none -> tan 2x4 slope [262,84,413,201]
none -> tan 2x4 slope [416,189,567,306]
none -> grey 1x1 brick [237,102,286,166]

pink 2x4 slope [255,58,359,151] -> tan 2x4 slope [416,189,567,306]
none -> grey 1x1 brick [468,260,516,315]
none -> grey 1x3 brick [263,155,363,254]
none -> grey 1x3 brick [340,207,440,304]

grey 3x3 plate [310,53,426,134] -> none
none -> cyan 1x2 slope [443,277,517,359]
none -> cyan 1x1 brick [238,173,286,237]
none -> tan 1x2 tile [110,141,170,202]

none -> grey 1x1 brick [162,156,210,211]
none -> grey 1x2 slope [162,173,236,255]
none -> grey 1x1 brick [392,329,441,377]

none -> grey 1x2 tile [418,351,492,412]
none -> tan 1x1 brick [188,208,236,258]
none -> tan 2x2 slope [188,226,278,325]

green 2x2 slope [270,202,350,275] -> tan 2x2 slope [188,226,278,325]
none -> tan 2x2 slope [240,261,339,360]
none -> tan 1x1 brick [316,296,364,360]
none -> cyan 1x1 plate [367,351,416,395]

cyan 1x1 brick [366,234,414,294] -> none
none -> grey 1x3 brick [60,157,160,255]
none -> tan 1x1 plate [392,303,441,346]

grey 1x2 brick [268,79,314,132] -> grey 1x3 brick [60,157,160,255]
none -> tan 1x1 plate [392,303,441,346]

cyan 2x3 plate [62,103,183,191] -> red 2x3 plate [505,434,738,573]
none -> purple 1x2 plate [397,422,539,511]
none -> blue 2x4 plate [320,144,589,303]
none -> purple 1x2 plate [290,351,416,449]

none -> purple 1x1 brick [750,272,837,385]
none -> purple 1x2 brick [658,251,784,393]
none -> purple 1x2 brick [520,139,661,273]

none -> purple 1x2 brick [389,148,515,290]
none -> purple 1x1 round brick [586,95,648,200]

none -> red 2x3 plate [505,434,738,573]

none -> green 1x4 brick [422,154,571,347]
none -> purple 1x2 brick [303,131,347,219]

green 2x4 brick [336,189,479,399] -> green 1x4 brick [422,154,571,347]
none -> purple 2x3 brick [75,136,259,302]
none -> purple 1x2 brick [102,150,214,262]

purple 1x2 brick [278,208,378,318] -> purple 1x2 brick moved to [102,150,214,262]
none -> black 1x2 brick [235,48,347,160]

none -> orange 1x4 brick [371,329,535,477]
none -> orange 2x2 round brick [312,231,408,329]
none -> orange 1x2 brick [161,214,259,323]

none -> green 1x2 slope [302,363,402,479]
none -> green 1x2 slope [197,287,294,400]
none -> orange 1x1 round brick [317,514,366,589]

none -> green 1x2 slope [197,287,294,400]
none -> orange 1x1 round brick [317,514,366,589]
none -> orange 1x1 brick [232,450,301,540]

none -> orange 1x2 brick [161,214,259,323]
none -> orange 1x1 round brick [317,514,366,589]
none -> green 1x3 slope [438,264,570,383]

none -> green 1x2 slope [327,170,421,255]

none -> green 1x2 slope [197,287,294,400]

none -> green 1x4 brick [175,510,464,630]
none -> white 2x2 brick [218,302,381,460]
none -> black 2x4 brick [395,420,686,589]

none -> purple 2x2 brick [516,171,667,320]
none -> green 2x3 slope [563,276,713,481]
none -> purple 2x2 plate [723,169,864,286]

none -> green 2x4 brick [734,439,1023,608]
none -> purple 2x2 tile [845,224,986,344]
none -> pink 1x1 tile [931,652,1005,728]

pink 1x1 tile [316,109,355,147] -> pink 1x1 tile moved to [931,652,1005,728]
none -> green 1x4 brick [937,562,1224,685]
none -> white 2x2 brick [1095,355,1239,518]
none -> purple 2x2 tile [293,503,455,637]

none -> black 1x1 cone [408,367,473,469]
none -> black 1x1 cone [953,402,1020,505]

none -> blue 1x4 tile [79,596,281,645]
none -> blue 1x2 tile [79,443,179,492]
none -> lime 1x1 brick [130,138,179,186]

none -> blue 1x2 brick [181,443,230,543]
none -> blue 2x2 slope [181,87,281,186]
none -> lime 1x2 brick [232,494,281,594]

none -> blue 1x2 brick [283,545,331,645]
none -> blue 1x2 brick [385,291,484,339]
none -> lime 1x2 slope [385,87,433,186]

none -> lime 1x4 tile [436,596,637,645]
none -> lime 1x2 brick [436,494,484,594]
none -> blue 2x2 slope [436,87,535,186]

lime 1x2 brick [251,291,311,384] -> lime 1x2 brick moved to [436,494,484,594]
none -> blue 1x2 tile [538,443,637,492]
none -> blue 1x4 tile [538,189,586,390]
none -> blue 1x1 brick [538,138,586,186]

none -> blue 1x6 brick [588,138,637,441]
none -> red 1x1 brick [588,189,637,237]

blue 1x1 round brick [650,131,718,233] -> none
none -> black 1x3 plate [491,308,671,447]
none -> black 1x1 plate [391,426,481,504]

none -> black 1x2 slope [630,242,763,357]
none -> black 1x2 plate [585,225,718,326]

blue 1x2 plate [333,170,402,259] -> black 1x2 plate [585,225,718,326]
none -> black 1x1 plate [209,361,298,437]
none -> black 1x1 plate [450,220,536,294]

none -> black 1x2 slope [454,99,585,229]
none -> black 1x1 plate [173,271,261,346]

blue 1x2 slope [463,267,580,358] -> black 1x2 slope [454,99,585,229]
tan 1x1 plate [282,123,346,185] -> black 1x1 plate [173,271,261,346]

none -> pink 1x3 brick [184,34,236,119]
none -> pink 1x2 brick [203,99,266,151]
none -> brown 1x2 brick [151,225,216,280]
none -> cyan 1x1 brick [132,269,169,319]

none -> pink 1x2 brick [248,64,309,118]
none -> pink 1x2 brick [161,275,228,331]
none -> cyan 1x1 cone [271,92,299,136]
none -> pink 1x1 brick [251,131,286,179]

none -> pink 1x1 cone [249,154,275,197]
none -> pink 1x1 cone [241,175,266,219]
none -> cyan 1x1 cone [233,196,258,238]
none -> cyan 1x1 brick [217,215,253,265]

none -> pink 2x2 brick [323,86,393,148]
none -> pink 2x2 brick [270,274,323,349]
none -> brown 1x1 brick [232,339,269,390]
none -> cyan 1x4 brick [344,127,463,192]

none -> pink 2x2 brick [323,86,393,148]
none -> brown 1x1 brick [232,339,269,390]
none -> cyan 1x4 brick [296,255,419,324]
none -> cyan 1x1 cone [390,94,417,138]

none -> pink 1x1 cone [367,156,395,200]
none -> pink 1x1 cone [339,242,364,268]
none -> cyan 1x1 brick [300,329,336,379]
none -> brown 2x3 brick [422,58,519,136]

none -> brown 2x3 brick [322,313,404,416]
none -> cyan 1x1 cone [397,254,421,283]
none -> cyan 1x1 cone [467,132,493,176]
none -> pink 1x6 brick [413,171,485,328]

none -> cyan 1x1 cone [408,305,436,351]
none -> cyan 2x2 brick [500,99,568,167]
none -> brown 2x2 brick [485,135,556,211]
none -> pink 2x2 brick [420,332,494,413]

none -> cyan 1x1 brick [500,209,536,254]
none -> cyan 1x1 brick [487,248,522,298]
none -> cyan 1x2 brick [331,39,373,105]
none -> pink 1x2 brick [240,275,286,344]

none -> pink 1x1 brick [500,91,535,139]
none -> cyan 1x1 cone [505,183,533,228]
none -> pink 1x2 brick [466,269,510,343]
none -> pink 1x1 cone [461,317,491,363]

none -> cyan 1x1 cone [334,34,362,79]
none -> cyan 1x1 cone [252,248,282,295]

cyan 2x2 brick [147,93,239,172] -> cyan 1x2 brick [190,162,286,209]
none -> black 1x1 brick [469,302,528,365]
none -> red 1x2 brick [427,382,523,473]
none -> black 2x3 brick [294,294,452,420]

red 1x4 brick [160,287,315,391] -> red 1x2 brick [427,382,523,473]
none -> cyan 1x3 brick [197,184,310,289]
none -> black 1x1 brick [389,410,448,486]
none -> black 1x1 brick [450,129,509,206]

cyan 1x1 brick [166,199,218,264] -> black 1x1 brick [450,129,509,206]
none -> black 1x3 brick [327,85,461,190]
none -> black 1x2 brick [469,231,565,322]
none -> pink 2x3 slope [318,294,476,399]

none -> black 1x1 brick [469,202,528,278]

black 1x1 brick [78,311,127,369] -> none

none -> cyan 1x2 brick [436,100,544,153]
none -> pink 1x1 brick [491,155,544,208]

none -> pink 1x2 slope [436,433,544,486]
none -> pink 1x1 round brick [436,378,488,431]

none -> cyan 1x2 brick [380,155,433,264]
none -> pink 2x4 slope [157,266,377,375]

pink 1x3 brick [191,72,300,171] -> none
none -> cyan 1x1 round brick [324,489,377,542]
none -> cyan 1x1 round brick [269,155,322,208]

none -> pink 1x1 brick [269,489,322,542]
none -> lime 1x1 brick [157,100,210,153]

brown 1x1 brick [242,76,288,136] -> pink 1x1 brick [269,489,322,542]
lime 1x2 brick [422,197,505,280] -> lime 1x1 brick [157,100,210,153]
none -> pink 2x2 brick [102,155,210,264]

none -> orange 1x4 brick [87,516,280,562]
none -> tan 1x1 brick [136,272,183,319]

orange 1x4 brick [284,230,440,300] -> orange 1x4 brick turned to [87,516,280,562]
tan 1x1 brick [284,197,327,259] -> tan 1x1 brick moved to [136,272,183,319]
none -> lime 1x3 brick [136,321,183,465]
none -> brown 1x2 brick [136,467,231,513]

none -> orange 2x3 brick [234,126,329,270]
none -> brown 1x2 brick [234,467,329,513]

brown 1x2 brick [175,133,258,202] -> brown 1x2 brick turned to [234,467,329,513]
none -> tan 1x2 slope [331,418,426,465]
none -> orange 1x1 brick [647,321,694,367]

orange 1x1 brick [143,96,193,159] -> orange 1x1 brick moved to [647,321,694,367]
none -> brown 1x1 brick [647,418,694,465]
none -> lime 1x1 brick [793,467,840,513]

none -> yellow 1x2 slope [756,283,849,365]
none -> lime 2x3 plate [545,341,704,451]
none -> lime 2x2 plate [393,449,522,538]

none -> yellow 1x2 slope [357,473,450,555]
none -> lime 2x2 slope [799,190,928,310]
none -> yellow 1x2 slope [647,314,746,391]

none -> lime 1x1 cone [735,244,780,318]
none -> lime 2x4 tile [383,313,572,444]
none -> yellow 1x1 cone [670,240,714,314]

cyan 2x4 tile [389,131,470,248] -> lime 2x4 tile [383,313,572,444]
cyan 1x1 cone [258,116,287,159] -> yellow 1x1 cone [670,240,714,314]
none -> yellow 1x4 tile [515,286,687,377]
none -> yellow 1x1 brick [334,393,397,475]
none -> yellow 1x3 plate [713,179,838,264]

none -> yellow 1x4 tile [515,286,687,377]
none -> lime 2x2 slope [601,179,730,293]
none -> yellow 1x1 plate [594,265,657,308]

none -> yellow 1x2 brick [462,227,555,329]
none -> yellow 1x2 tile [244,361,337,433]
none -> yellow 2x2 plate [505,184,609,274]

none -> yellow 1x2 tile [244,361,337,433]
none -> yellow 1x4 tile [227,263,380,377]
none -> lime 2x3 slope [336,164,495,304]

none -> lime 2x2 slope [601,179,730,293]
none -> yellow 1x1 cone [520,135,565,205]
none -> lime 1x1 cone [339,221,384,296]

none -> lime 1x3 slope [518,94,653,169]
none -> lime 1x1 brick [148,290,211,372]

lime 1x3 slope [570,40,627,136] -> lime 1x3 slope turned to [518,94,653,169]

▶ _Problem requirements_
Filter the entries by the string "brown" and copy each matching line.

▶ _Answer section_
none -> brown 1x2 brick [151,225,216,280]
none -> brown 1x1 brick [232,339,269,390]
none -> brown 1x1 brick [232,339,269,390]
none -> brown 2x3 brick [422,58,519,136]
none -> brown 2x3 brick [322,313,404,416]
none -> brown 2x2 brick [485,135,556,211]
brown 1x1 brick [242,76,288,136] -> pink 1x1 brick [269,489,322,542]
none -> brown 1x2 brick [136,467,231,513]
none -> brown 1x2 brick [234,467,329,513]
brown 1x2 brick [175,133,258,202] -> brown 1x2 brick turned to [234,467,329,513]
none -> brown 1x1 brick [647,418,694,465]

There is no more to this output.